··· Exercise data ···
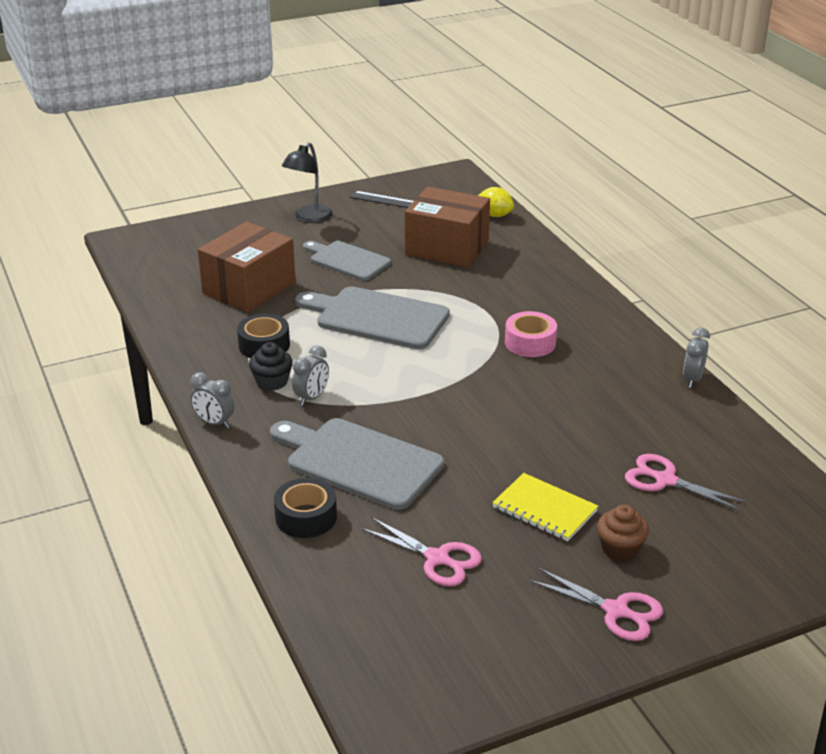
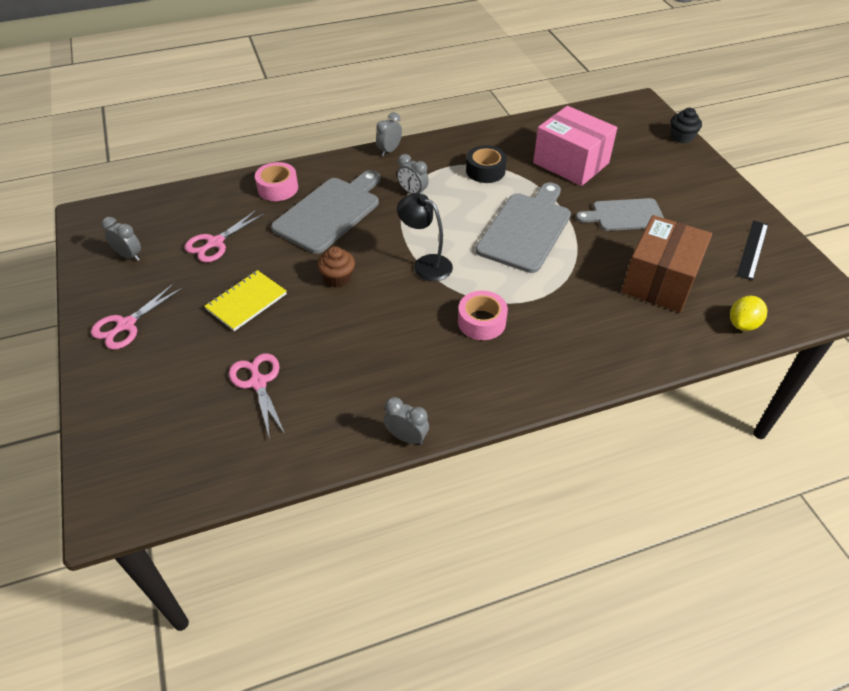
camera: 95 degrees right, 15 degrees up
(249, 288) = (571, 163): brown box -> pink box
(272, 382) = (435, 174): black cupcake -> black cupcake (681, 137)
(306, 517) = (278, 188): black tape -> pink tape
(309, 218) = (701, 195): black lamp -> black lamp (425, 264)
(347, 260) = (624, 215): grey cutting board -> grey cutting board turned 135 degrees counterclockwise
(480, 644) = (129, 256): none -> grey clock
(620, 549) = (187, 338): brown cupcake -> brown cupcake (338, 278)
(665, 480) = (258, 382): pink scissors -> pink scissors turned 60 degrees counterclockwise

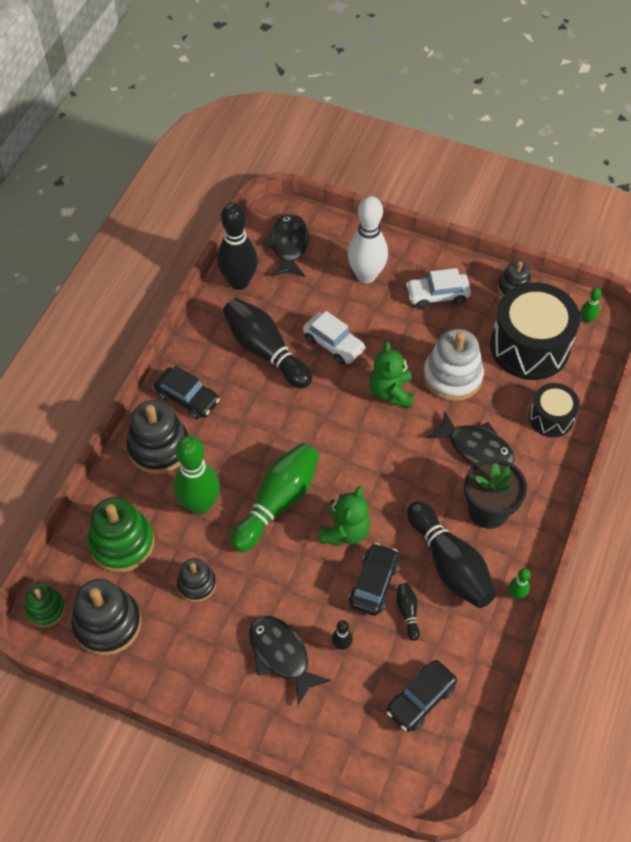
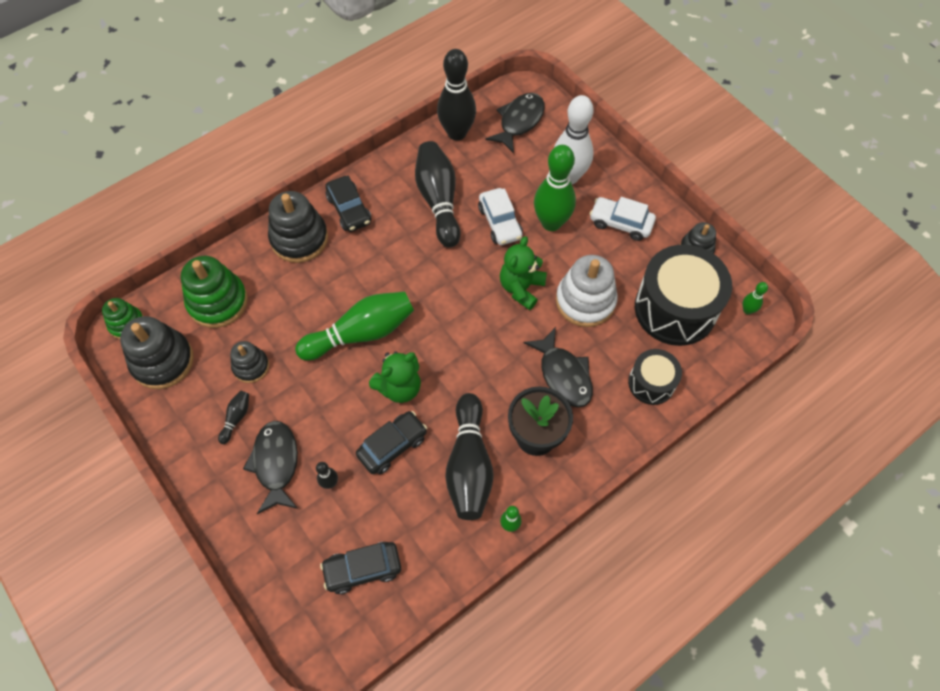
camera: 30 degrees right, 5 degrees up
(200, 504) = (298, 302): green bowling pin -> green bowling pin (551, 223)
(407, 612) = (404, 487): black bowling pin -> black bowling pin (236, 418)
···
▶ [Task]: Give back every entry verbatim. No pictures belong in the copy.

▶ [Answer section]:
camera: 95 degrees right, 15 degrees up
(249, 288) = (571, 163): brown box -> pink box
(272, 382) = (435, 174): black cupcake -> black cupcake (681, 137)
(306, 517) = (278, 188): black tape -> pink tape
(309, 218) = (701, 195): black lamp -> black lamp (425, 264)
(347, 260) = (624, 215): grey cutting board -> grey cutting board turned 135 degrees counterclockwise
(480, 644) = (129, 256): none -> grey clock
(620, 549) = (187, 338): brown cupcake -> brown cupcake (338, 278)
(665, 480) = (258, 382): pink scissors -> pink scissors turned 60 degrees counterclockwise

camera: 30 degrees right, 5 degrees up
(200, 504) = (298, 302): green bowling pin -> green bowling pin (551, 223)
(407, 612) = (404, 487): black bowling pin -> black bowling pin (236, 418)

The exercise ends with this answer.